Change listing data
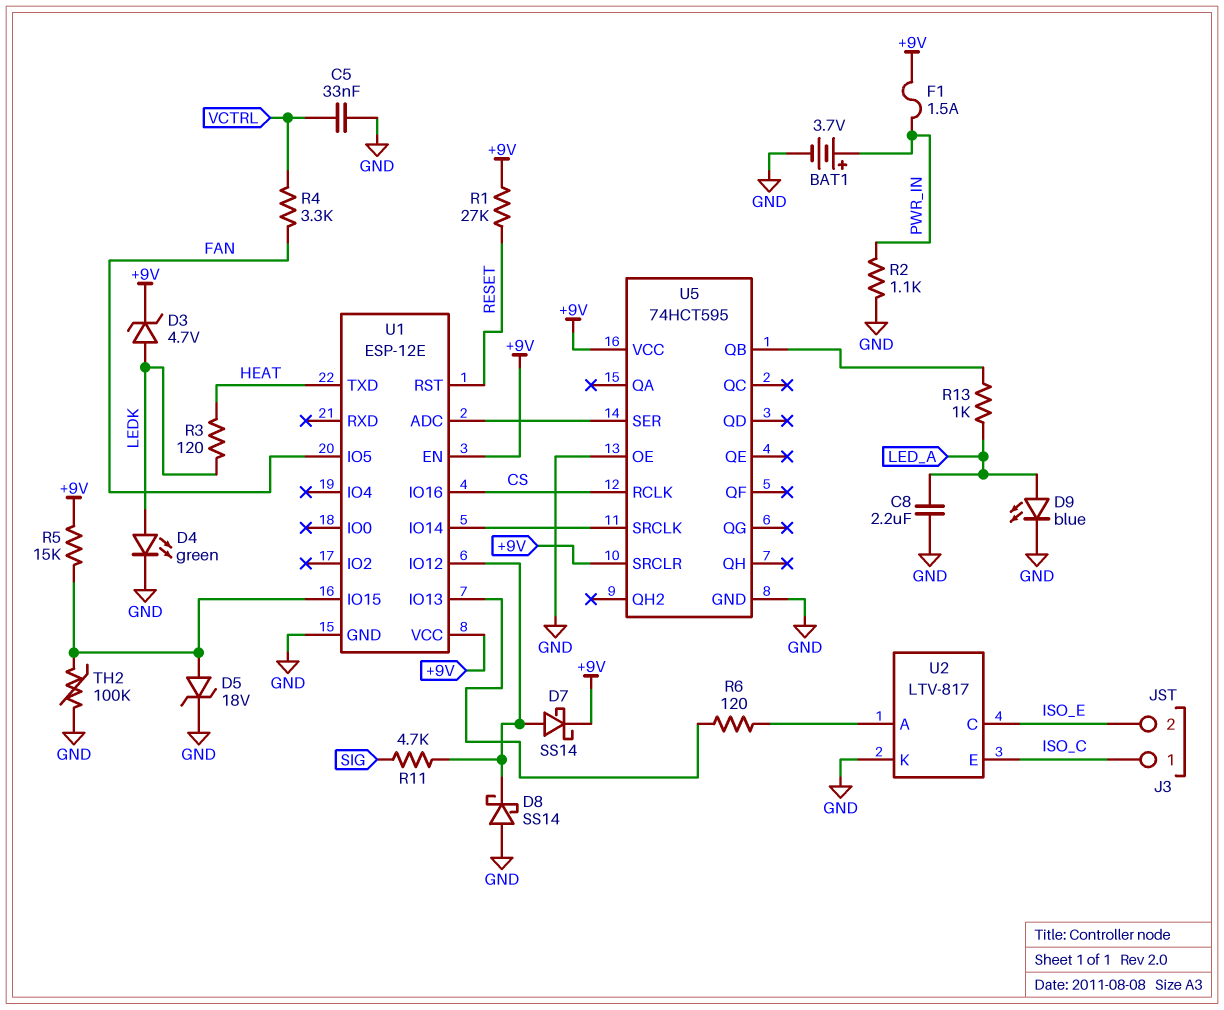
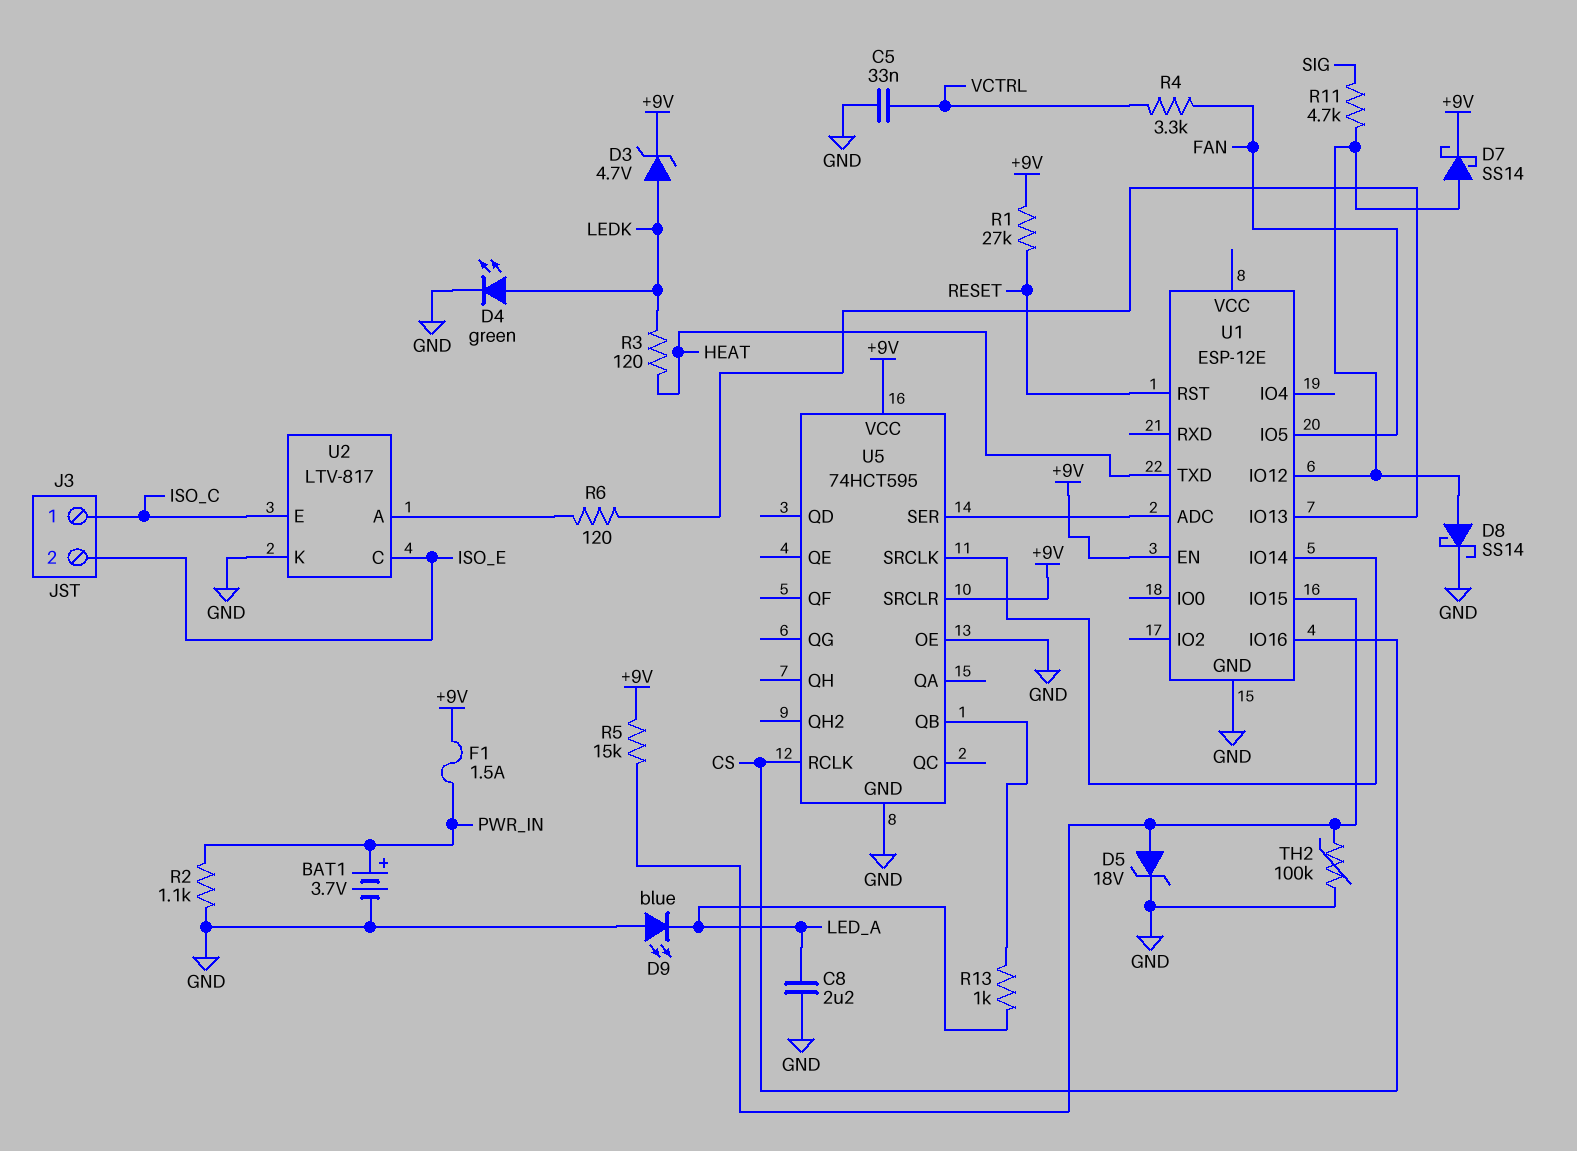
D8: schottky SS14 (A GND, K U1/IO12) -> schottky SS14 (A U1/IO12, K GND)
D9: LED blue (A LED_A, K GND) -> LED blue (A GND, K LED_A)
U1 pin VCC: +9V -> none

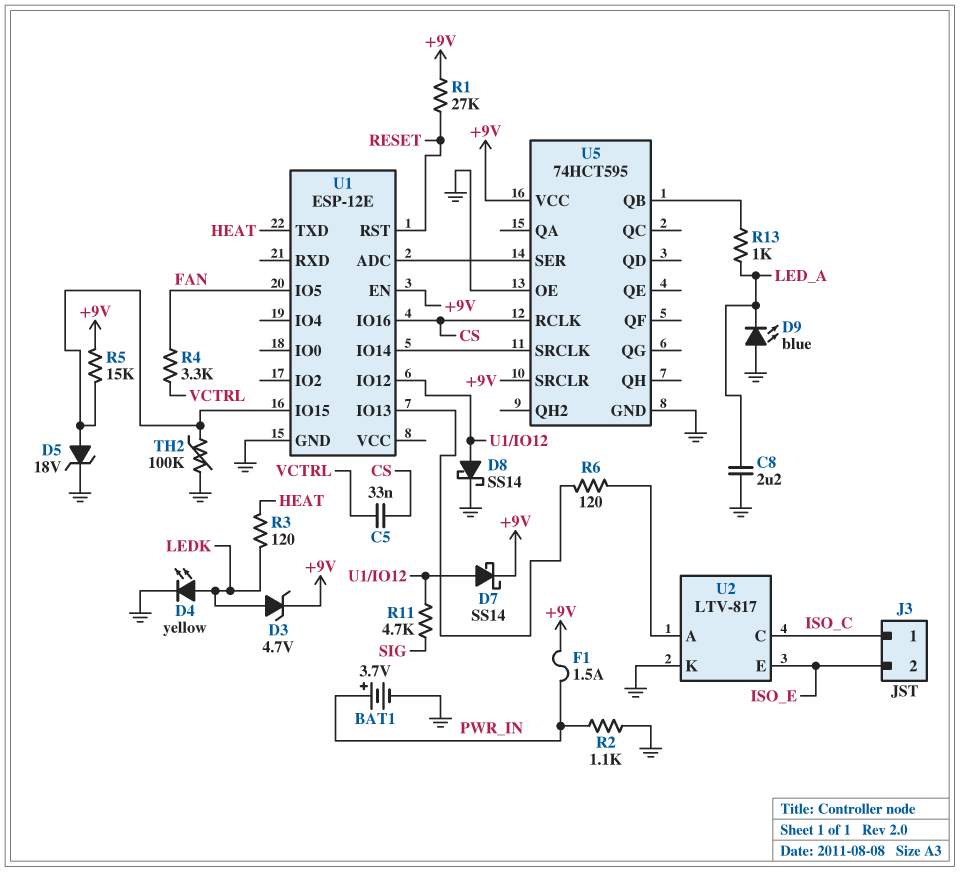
C5: 33nF (GND, VCTRL) -> 33nF (CS, VCTRL)
D4: LED green (A LEDK, K GND) -> LED yellow (A LEDK, K GND)
U2 pin C: ISO_E -> ISO_C
U2 pin E: ISO_C -> ISO_E

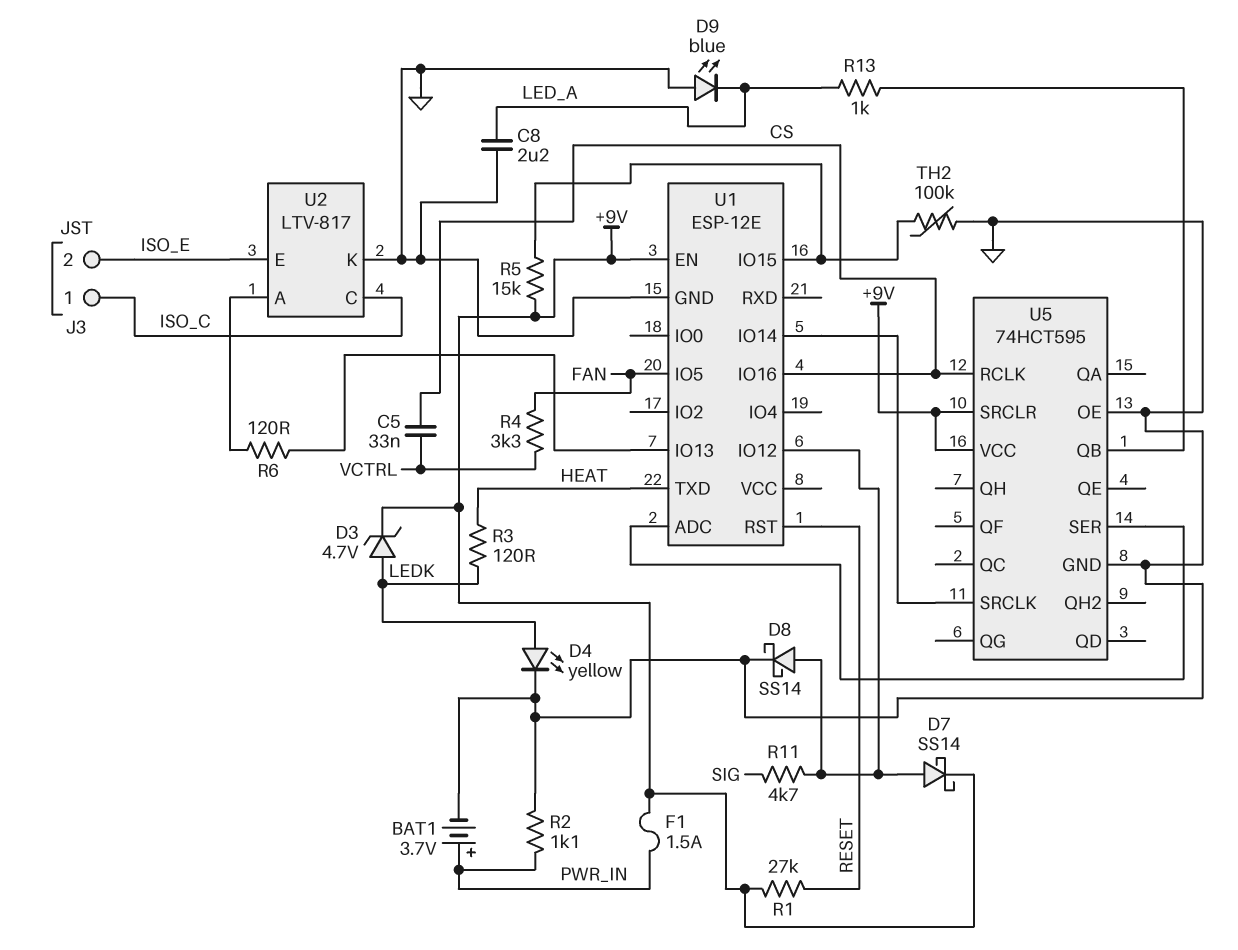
D5: zener 18V (A U1/IO15, K GND) -> none

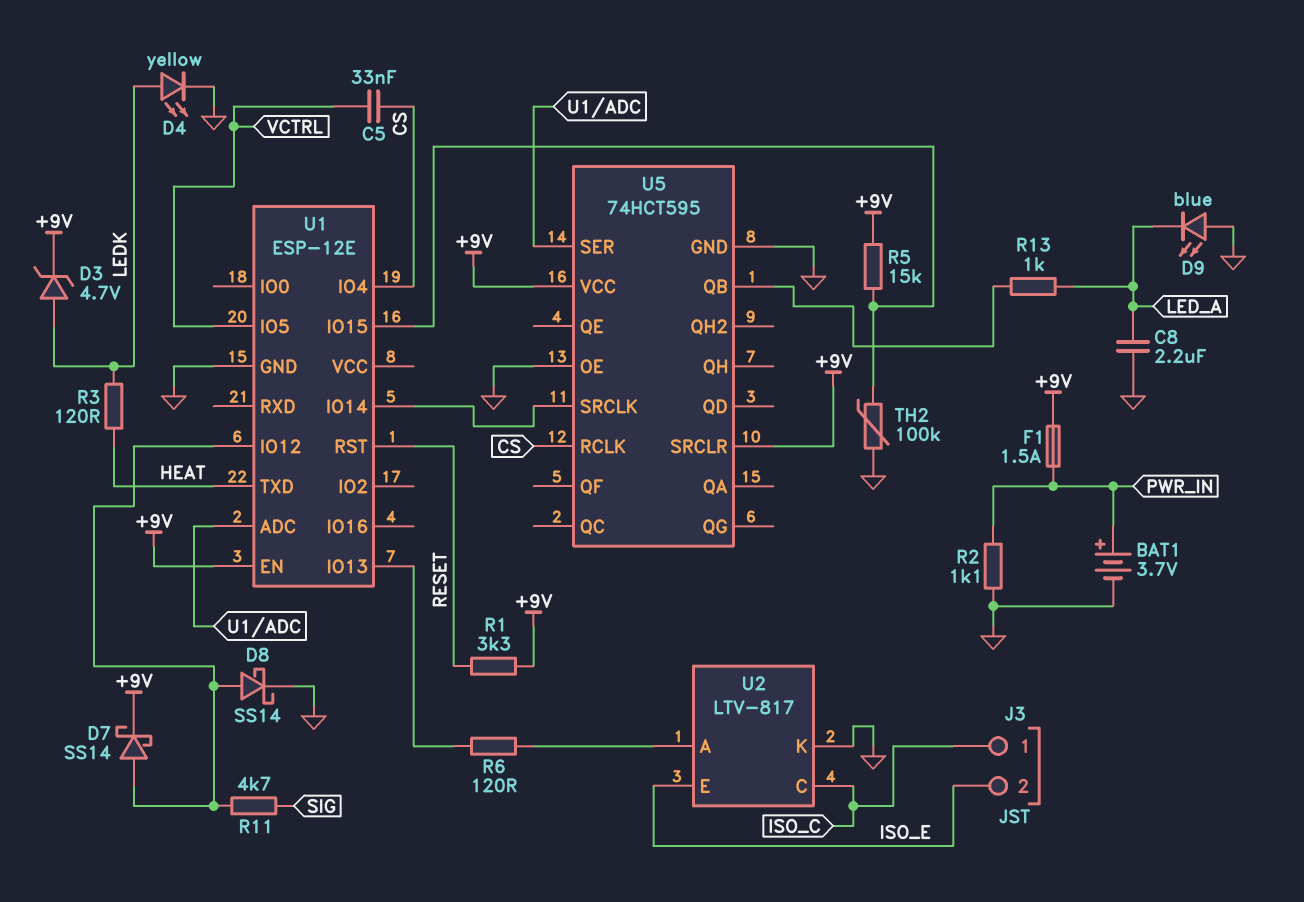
R1: 27k (+9V, RESET) -> 3.3k (+9V, RESET)
R4: 3.3k (FAN, VCTRL) -> none
U1 pin IO4: none -> CS
U1 pin IO5: FAN -> VCTRL
U1 pin IO16: CS -> none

» What is expected:
For the word "VCTRL", find every line in the data that holds it and copy that line.

» Task answer:
C5: 33nF (GND, VCTRL) -> 33nF (CS, VCTRL)
R4: 3.3k (FAN, VCTRL) -> none
U1 pin IO5: FAN -> VCTRL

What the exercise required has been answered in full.